Goal: Print every line of the items below word for word, leaving out the picture lines.

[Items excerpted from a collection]
--- Start ---

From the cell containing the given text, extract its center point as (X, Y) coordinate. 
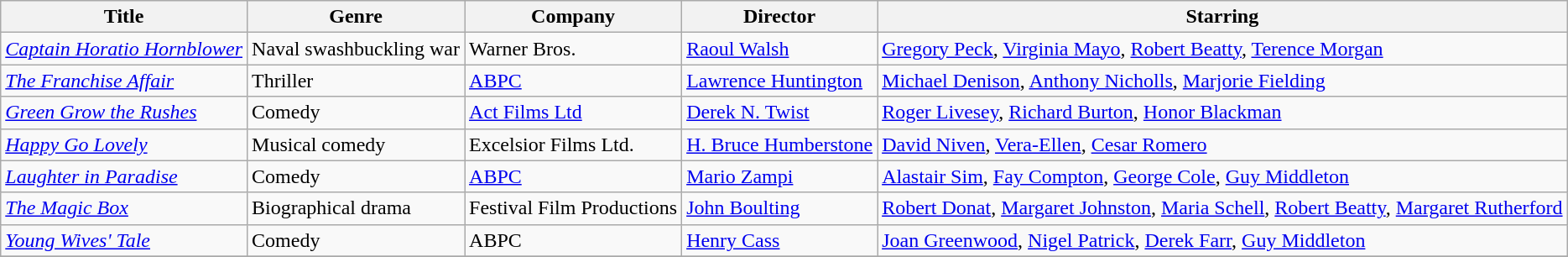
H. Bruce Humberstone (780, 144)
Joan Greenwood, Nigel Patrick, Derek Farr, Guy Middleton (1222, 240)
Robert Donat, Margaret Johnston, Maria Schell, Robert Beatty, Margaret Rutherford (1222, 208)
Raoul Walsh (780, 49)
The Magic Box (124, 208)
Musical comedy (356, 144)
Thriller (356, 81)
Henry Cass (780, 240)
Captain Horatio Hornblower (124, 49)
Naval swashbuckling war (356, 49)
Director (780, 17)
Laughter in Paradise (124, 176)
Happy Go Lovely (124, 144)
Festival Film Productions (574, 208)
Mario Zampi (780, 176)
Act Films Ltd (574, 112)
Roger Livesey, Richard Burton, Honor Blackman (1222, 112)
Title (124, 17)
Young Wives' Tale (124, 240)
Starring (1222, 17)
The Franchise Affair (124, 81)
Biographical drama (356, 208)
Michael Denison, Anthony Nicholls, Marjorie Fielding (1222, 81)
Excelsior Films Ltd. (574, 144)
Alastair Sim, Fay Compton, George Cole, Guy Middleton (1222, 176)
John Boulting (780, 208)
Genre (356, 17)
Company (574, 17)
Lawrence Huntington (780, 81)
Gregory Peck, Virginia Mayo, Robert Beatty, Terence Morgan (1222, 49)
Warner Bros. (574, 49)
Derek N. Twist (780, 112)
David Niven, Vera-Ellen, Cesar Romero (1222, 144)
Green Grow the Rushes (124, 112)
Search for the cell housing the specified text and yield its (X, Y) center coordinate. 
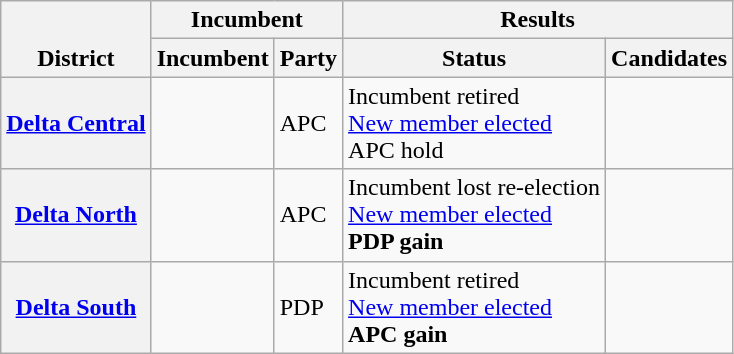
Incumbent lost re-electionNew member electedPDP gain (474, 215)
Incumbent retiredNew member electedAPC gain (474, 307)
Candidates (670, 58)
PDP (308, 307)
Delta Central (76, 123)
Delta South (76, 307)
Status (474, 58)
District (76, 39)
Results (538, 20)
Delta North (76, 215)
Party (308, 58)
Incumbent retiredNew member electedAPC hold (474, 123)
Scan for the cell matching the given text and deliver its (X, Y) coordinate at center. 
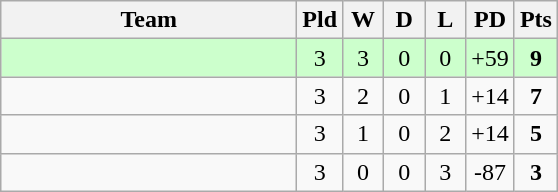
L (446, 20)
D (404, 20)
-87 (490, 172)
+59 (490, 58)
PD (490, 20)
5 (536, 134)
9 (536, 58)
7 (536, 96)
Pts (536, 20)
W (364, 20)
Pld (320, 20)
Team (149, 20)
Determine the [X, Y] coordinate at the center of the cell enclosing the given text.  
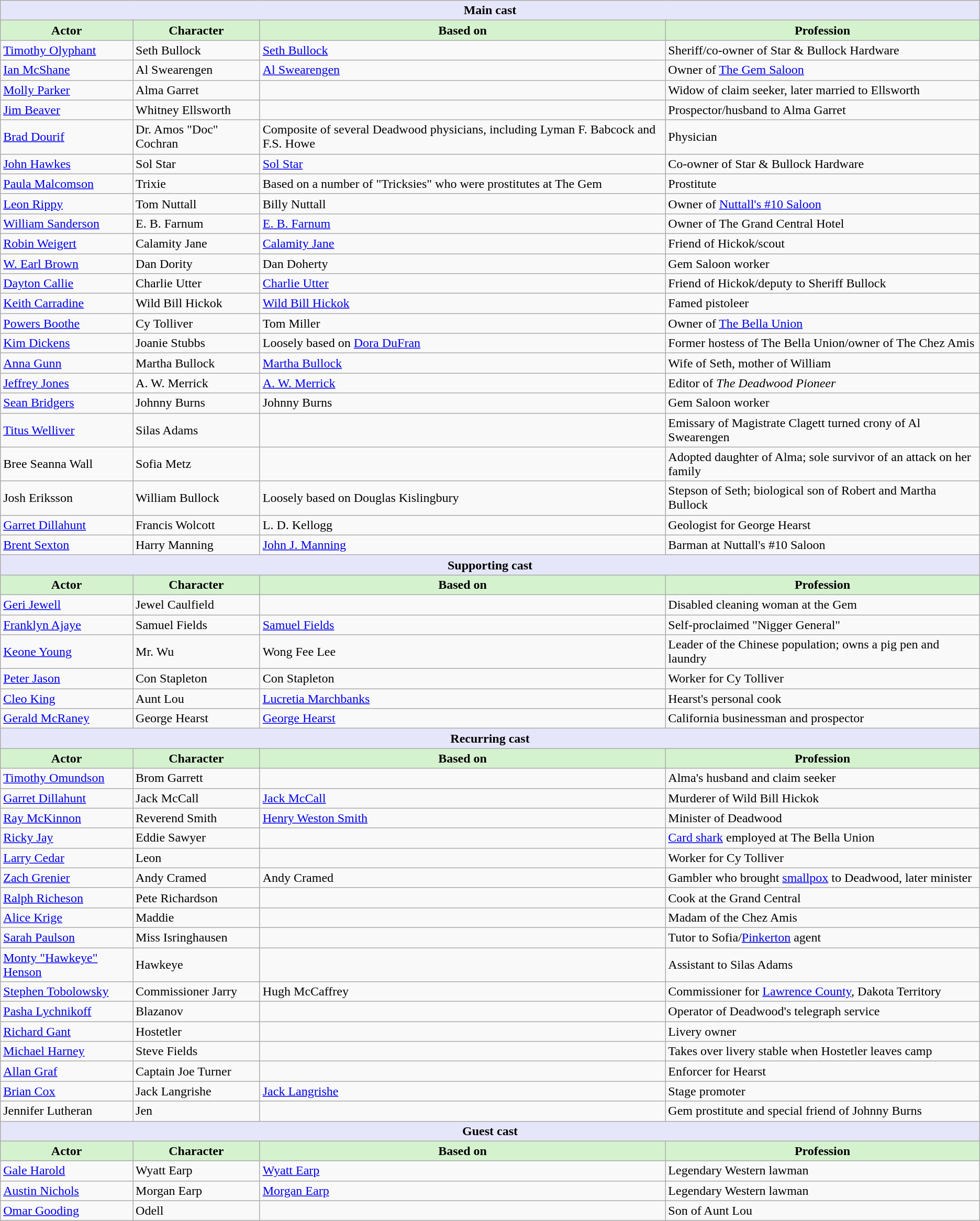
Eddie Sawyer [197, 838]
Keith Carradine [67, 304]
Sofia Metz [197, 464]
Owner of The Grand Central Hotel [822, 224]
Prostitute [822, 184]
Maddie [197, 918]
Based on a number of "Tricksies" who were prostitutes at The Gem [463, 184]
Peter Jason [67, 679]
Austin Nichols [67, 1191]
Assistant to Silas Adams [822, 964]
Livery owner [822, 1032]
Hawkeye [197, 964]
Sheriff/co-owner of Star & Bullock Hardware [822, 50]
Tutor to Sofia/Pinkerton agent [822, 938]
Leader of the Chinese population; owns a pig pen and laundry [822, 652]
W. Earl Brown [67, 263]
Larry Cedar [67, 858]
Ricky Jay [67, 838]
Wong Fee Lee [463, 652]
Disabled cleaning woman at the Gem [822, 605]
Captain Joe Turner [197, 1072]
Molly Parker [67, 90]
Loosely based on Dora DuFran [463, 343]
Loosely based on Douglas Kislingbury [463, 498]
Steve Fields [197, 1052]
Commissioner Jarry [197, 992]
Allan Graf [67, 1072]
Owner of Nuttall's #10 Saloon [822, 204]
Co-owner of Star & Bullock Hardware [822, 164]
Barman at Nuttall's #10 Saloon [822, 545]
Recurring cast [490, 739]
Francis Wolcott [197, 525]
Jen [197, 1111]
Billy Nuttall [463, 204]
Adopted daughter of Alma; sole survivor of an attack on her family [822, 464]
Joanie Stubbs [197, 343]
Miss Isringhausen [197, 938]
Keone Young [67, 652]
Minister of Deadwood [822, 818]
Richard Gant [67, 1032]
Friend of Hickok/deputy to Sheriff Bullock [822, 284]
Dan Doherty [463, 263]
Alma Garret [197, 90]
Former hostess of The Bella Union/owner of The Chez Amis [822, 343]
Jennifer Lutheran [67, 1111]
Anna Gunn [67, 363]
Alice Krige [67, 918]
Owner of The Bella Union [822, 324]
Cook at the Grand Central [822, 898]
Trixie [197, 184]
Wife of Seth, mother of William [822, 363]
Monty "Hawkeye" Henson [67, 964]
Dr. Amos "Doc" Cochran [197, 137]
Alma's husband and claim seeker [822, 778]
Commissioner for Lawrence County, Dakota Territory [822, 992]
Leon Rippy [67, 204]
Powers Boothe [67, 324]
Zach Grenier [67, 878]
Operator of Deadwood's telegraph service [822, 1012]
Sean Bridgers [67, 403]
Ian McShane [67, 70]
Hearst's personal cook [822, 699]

--- End ---

Result:
From the cell containing the given text, extract its center point as (X, Y) coordinate. 
H. Bruce Humberstone (780, 144)
Joan Greenwood, Nigel Patrick, Derek Farr, Guy Middleton (1222, 240)
Robert Donat, Margaret Johnston, Maria Schell, Robert Beatty, Margaret Rutherford (1222, 208)
Raoul Walsh (780, 49)
The Magic Box (124, 208)
Musical comedy (356, 144)
Thriller (356, 81)
Henry Cass (780, 240)
Captain Horatio Hornblower (124, 49)
Naval swashbuckling war (356, 49)
Director (780, 17)
Laughter in Paradise (124, 176)
Happy Go Lovely (124, 144)
Festival Film Productions (574, 208)
Mario Zampi (780, 176)
Act Films Ltd (574, 112)
Roger Livesey, Richard Burton, Honor Blackman (1222, 112)
Title (124, 17)
Young Wives' Tale (124, 240)
Starring (1222, 17)
The Franchise Affair (124, 81)
Biographical drama (356, 208)
Michael Denison, Anthony Nicholls, Marjorie Fielding (1222, 81)
Excelsior Films Ltd. (574, 144)
Alastair Sim, Fay Compton, George Cole, Guy Middleton (1222, 176)
John Boulting (780, 208)
Genre (356, 17)
Company (574, 17)
Lawrence Huntington (780, 81)
Gregory Peck, Virginia Mayo, Robert Beatty, Terence Morgan (1222, 49)
Warner Bros. (574, 49)
Derek N. Twist (780, 112)
David Niven, Vera-Ellen, Cesar Romero (1222, 144)
Green Grow the Rushes (124, 112)
Search for the cell housing the specified text and yield its (X, Y) center coordinate. 
Incumbent lost re-electionNew member electedPDP gain (474, 215)
Incumbent retiredNew member electedAPC gain (474, 307)
Candidates (670, 58)
PDP (308, 307)
Delta Central (76, 123)
Delta South (76, 307)
Status (474, 58)
District (76, 39)
Results (538, 20)
Delta North (76, 215)
Party (308, 58)
Incumbent retiredNew member electedAPC hold (474, 123)
Scan for the cell matching the given text and deliver its (X, Y) coordinate at center. 
L (446, 20)
D (404, 20)
-87 (490, 172)
+59 (490, 58)
PD (490, 20)
5 (536, 134)
9 (536, 58)
7 (536, 96)
Pts (536, 20)
W (364, 20)
Pld (320, 20)
Team (149, 20)
Determine the [X, Y] coordinate at the center of the cell enclosing the given text.  
Eddie Sawyer [197, 838]
Keith Carradine [67, 304]
Sofia Metz [197, 464]
Owner of The Grand Central Hotel [822, 224]
Prostitute [822, 184]
Maddie [197, 918]
Based on a number of "Tricksies" who were prostitutes at The Gem [463, 184]
Peter Jason [67, 679]
Austin Nichols [67, 1191]
Assistant to Silas Adams [822, 964]
Livery owner [822, 1032]
Hawkeye [197, 964]
Sheriff/co-owner of Star & Bullock Hardware [822, 50]
Tutor to Sofia/Pinkerton agent [822, 938]
Leader of the Chinese population; owns a pig pen and laundry [822, 652]
W. Earl Brown [67, 263]
Larry Cedar [67, 858]
Ricky Jay [67, 838]
Wong Fee Lee [463, 652]
Disabled cleaning woman at the Gem [822, 605]
Captain Joe Turner [197, 1072]
Molly Parker [67, 90]
Loosely based on Dora DuFran [463, 343]
Loosely based on Douglas Kislingbury [463, 498]
Steve Fields [197, 1052]
Commissioner Jarry [197, 992]
Allan Graf [67, 1072]
Owner of Nuttall's #10 Saloon [822, 204]
Co-owner of Star & Bullock Hardware [822, 164]
Barman at Nuttall's #10 Saloon [822, 545]
Recurring cast [490, 739]
Francis Wolcott [197, 525]
Jen [197, 1111]
Billy Nuttall [463, 204]
Adopted daughter of Alma; sole survivor of an attack on her family [822, 464]
Joanie Stubbs [197, 343]
Miss Isringhausen [197, 938]
Keone Young [67, 652]
Minister of Deadwood [822, 818]
Richard Gant [67, 1032]
Friend of Hickok/deputy to Sheriff Bullock [822, 284]
Dan Doherty [463, 263]
Alma Garret [197, 90]
Former hostess of The Bella Union/owner of The Chez Amis [822, 343]
Jennifer Lutheran [67, 1111]
Anna Gunn [67, 363]
Alice Krige [67, 918]
Owner of The Bella Union [822, 324]
Cook at the Grand Central [822, 898]
Trixie [197, 184]
Wife of Seth, mother of William [822, 363]
Monty "Hawkeye" Henson [67, 964]
Dr. Amos "Doc" Cochran [197, 137]
Alma's husband and claim seeker [822, 778]
Commissioner for Lawrence County, Dakota Territory [822, 992]
Leon Rippy [67, 204]
Powers Boothe [67, 324]
Zach Grenier [67, 878]
Operator of Deadwood's telegraph service [822, 1012]
Sean Bridgers [67, 403]
Ian McShane [67, 70]
Hearst's personal cook [822, 699]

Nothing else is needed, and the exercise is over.